=== Material for this task ===

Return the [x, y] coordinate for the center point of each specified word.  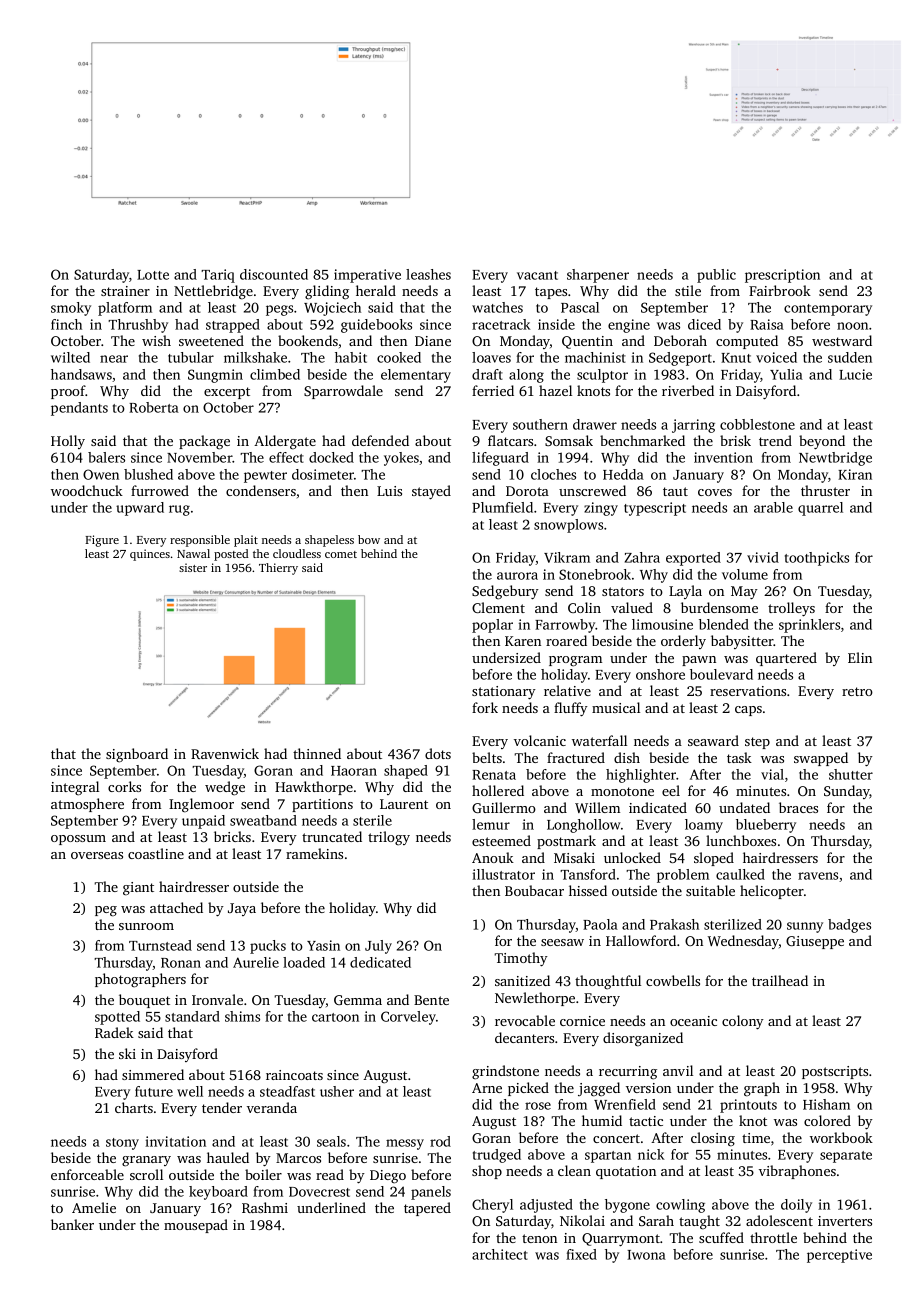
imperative [367, 276]
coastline [156, 853]
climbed [275, 374]
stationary [504, 693]
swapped [821, 759]
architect [500, 1254]
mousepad [196, 1226]
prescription [782, 276]
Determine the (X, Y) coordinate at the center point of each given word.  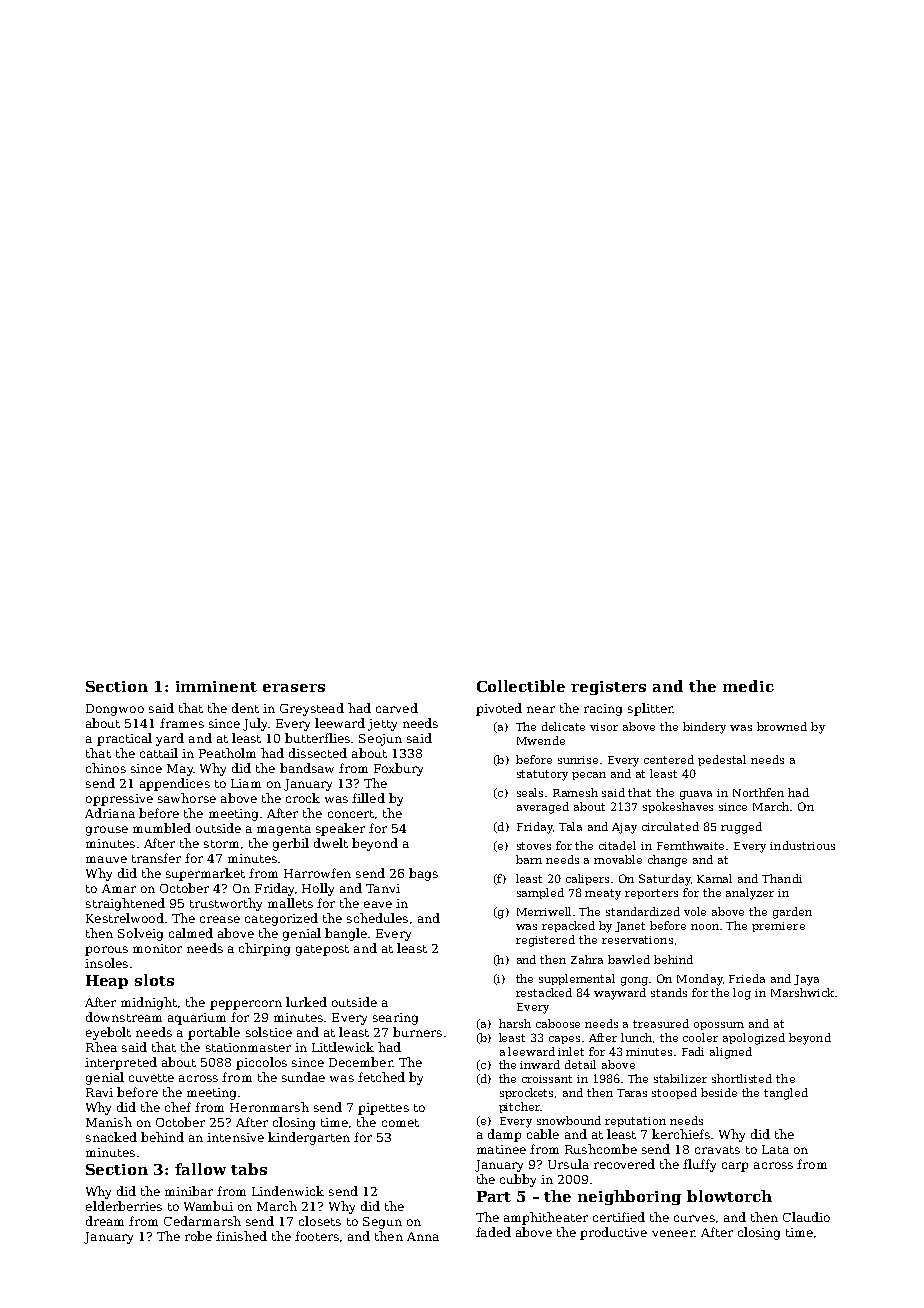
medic (748, 686)
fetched (381, 1077)
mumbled (162, 828)
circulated (670, 826)
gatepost (322, 950)
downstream (124, 1017)
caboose (558, 1023)
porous (106, 951)
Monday (699, 980)
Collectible (521, 686)
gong (634, 981)
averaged (543, 808)
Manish (109, 1122)
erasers (294, 688)
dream (105, 1221)
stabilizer (680, 1078)
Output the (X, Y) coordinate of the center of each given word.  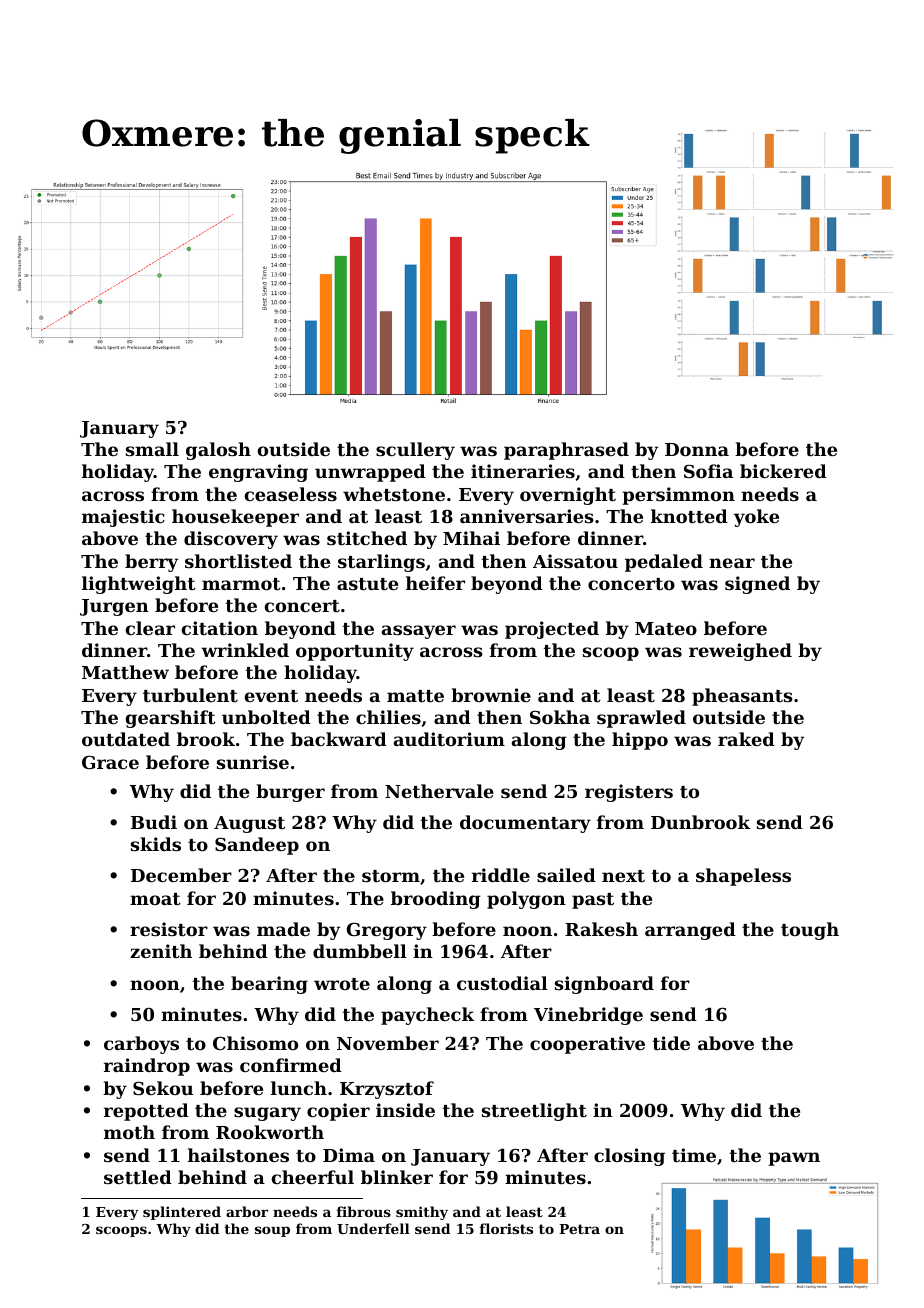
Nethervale (439, 791)
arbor (247, 1211)
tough (810, 931)
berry (151, 563)
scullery (415, 451)
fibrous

===

*Job:* Can you rewrite the lines above with "coordinate" changed to "location" everywhere and everything else kept the same? Leave the pictures out.

*Task result:*
Return the [x, y] location for the center point of each specified word.  
imperative [367, 276]
coastline [156, 853]
climbed [275, 374]
stationary [504, 693]
swapped [821, 759]
architect [500, 1254]
mousepad [196, 1226]
prescription [782, 276]
Determine the (X, Y) location at the center point of each given word.  
medic (748, 686)
fetched (381, 1077)
mumbled (162, 828)
circulated (670, 826)
gatepost (322, 950)
downstream (124, 1017)
caboose (558, 1023)
porous (106, 951)
Monday (699, 980)
Collectible (521, 686)
gong (634, 981)
averaged (543, 808)
Manish (109, 1122)
erasers (294, 688)
dream (105, 1221)
stabilizer (680, 1078)
Output the (X, Y) location of the center of each given word.  
Nethervale (439, 791)
arbor (247, 1211)
tough (810, 931)
berry (151, 563)
scullery (415, 451)
fibrous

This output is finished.